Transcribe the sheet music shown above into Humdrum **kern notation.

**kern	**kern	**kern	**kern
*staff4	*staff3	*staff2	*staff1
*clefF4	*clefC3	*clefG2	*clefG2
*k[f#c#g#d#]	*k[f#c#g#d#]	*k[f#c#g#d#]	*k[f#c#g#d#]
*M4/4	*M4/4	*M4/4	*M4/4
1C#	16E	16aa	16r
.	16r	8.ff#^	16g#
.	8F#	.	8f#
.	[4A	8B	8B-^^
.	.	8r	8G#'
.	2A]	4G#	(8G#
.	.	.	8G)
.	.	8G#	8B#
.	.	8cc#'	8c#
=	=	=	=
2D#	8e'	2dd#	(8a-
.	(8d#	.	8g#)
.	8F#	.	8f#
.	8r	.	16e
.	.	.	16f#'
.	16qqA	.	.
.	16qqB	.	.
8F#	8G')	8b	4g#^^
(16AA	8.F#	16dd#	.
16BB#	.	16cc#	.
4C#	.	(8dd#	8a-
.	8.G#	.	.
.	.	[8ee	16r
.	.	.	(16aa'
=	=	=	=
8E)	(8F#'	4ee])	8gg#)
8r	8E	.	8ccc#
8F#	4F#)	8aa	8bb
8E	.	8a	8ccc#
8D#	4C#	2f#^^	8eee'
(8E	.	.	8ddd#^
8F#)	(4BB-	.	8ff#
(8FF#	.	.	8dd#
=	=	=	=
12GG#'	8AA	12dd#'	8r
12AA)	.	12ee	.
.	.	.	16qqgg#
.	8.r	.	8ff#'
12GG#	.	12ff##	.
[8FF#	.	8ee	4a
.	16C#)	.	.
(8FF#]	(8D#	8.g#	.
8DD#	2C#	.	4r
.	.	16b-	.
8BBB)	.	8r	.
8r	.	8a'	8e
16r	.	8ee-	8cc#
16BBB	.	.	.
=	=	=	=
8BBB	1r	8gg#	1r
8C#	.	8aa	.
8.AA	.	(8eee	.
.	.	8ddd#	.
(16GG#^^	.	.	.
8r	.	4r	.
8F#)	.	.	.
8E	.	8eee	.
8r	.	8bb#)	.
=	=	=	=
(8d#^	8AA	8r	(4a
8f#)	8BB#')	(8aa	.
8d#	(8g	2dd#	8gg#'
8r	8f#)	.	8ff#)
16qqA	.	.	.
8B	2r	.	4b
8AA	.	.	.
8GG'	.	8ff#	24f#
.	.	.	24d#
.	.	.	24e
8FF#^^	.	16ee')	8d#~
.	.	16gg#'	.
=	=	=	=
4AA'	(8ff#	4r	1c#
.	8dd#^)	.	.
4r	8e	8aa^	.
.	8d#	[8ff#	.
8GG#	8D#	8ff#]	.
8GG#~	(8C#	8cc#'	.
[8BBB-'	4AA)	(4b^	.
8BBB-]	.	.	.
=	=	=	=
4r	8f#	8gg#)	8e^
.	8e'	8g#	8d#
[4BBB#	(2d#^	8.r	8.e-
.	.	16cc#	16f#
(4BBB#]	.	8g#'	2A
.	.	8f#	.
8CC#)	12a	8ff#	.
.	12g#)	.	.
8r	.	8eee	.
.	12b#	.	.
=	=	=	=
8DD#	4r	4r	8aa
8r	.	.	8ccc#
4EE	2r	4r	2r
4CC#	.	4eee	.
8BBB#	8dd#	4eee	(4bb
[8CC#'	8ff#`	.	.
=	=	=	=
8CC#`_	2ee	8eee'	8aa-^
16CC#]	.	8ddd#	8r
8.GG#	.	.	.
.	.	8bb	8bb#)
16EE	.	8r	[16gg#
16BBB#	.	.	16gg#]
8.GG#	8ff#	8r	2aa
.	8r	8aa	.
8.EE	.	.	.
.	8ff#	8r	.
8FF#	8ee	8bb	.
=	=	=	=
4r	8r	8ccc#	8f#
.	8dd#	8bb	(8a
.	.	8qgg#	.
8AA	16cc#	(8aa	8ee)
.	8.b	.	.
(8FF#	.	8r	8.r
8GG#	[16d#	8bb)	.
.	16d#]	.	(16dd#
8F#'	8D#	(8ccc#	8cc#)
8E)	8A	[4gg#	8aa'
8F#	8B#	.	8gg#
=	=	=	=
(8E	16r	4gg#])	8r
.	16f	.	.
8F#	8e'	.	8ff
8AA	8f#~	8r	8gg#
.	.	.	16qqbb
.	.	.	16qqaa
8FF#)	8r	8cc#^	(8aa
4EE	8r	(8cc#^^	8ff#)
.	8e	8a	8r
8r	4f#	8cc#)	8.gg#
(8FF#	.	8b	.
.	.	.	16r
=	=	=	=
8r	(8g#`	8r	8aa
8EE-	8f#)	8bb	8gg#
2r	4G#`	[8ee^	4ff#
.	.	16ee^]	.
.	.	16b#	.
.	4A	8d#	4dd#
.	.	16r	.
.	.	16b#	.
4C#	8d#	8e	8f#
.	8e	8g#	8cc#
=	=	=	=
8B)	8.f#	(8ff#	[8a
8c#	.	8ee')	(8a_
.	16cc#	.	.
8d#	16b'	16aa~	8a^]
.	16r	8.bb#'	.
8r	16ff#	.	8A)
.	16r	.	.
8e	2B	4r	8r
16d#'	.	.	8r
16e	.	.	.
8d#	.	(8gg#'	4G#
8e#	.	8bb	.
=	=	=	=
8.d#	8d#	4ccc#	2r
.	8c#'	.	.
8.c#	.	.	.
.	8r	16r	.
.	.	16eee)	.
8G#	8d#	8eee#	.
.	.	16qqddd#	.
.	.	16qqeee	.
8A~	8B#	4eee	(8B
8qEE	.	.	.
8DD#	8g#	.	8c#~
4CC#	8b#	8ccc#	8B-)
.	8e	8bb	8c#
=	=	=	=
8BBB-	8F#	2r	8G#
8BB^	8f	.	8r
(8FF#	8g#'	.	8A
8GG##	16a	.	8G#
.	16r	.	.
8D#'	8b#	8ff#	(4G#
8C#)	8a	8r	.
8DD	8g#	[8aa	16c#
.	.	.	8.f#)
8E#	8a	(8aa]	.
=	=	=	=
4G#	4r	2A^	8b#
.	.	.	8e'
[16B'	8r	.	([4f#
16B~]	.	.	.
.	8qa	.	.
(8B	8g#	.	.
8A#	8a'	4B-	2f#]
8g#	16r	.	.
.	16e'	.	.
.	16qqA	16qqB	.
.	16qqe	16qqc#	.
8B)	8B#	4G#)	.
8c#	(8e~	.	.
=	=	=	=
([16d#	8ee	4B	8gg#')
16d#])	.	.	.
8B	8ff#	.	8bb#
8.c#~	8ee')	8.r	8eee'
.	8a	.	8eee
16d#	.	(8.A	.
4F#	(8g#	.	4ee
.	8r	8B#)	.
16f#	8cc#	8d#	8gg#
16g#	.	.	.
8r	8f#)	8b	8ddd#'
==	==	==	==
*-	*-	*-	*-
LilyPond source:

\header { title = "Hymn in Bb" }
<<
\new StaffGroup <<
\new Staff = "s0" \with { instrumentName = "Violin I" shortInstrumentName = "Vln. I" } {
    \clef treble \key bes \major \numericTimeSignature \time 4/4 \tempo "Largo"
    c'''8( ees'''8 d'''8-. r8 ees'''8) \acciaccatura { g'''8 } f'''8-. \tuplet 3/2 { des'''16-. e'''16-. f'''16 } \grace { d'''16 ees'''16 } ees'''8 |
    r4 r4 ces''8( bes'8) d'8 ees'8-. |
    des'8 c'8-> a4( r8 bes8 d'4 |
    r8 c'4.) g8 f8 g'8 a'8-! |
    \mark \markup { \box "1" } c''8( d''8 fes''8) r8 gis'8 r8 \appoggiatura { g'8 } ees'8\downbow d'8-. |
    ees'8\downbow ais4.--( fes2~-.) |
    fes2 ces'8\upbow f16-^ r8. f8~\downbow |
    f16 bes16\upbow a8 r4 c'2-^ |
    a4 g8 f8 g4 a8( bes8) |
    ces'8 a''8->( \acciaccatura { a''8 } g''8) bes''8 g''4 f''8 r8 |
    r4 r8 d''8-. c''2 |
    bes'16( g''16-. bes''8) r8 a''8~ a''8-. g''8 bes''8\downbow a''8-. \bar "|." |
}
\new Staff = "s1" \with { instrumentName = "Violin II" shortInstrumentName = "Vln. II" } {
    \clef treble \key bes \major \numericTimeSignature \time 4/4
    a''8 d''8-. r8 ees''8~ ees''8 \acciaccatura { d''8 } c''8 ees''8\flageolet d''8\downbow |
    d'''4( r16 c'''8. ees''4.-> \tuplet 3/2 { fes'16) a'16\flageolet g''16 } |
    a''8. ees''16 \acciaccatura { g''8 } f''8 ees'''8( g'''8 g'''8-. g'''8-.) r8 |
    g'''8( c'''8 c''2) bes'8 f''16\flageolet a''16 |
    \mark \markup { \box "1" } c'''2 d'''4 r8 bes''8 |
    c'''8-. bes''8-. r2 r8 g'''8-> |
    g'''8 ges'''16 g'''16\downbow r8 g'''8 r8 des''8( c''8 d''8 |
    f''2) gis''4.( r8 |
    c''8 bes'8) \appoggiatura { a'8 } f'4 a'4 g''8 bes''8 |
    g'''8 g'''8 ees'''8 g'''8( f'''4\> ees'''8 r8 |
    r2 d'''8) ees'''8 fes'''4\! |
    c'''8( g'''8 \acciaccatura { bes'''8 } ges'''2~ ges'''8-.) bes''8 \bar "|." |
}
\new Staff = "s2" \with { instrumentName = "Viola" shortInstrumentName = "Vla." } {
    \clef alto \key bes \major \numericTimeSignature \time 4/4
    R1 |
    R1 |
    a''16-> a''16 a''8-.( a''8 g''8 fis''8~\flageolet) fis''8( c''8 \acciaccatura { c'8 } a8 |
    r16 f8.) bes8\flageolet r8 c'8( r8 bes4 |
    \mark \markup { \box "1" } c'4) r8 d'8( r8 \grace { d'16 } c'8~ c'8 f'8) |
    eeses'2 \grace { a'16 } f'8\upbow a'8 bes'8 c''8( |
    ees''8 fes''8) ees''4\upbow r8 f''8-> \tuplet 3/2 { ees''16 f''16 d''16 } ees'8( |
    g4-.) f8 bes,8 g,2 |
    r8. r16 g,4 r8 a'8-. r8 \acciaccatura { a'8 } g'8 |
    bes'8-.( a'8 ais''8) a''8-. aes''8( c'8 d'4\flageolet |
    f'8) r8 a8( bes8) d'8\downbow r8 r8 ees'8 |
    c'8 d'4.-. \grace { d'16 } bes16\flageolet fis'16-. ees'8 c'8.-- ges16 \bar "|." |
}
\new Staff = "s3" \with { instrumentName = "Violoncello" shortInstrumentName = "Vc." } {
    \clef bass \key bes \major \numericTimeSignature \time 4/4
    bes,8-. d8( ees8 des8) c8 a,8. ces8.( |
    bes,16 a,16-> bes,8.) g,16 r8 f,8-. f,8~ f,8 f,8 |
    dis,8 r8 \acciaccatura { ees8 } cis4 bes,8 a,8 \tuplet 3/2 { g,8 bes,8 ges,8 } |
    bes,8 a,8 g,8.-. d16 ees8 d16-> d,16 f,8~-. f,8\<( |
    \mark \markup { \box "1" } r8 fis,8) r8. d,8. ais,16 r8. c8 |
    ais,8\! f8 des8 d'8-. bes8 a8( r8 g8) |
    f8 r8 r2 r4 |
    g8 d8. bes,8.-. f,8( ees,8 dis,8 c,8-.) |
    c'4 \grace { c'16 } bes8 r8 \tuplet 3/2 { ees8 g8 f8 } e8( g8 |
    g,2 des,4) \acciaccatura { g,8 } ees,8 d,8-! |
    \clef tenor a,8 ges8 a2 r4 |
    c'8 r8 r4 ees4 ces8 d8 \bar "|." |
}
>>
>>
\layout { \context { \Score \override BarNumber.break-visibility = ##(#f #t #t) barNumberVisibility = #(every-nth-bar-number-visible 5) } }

::::

• [THE EXERCISE]: Extract every line above that contains the string "tuplet", matching its case exactly.

• [EXERCISE RESULT]:
    c'''8( ees'''8 d'''8-. r8 ees'''8) \acciaccatura { g'''8 } f'''8-. \tuplet 3/2 { des'''16-. e'''16-. f'''16 } \grace { d'''16 ees'''16 } ees'''8 |
    d'''4( r16 c'''8. ees''4.-> \tuplet 3/2 { fes'16) a'16\flageolet g''16 } |
    ees''8 fes''8) ees''4\upbow r8 f''8-> \tuplet 3/2 { ees''16 f''16 d''16 } ees'8( |
    dis,8 r8 \acciaccatura { ees8 } cis4 bes,8 a,8 \tuplet 3/2 { g,8 bes,8 ges,8 } |
    c'4 \grace { c'16 } bes8 r8 \tuplet 3/2 { ees8 g8 f8 } e8( g8 |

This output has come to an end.